_ABOUT THIS TASK_: Give the data below again exactly as written, without its pictures.

══ THE DATA

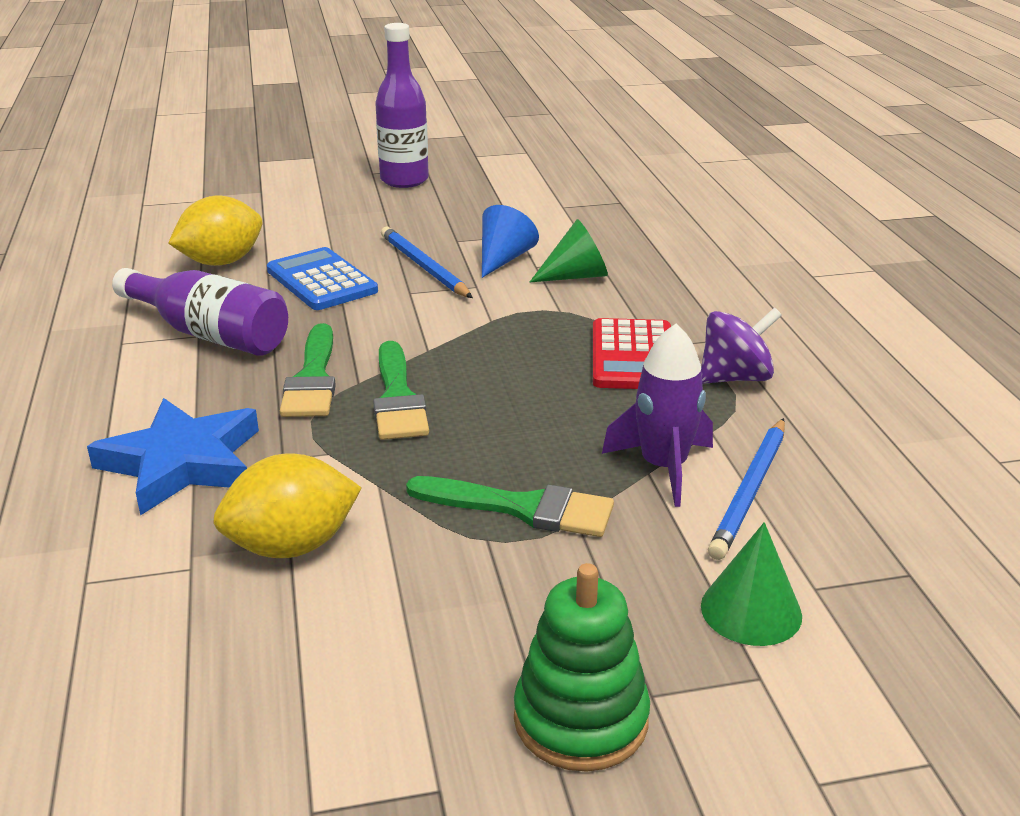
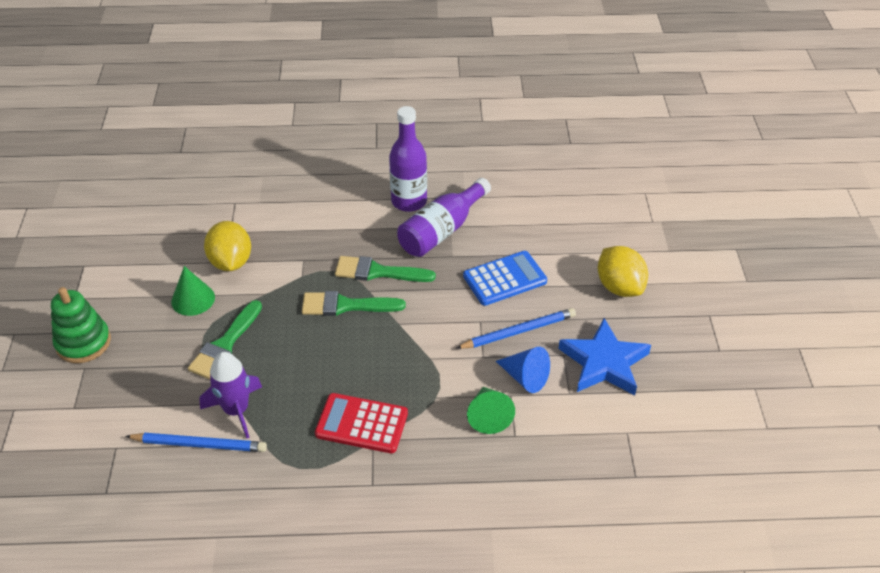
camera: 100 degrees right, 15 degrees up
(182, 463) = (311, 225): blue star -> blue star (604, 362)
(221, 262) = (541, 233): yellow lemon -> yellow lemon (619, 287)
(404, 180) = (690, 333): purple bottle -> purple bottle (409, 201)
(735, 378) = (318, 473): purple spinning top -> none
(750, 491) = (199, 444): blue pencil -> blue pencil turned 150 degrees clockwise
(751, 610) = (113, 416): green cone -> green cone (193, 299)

════

_ANSWER SPACE_:
camera: 100 degrees right, 15 degrees up
(182, 463) = (311, 225): blue star -> blue star (604, 362)
(221, 262) = (541, 233): yellow lemon -> yellow lemon (619, 287)
(404, 180) = (690, 333): purple bottle -> purple bottle (409, 201)
(735, 378) = (318, 473): purple spinning top -> none
(750, 491) = (199, 444): blue pencil -> blue pencil turned 150 degrees clockwise
(751, 610) = (113, 416): green cone -> green cone (193, 299)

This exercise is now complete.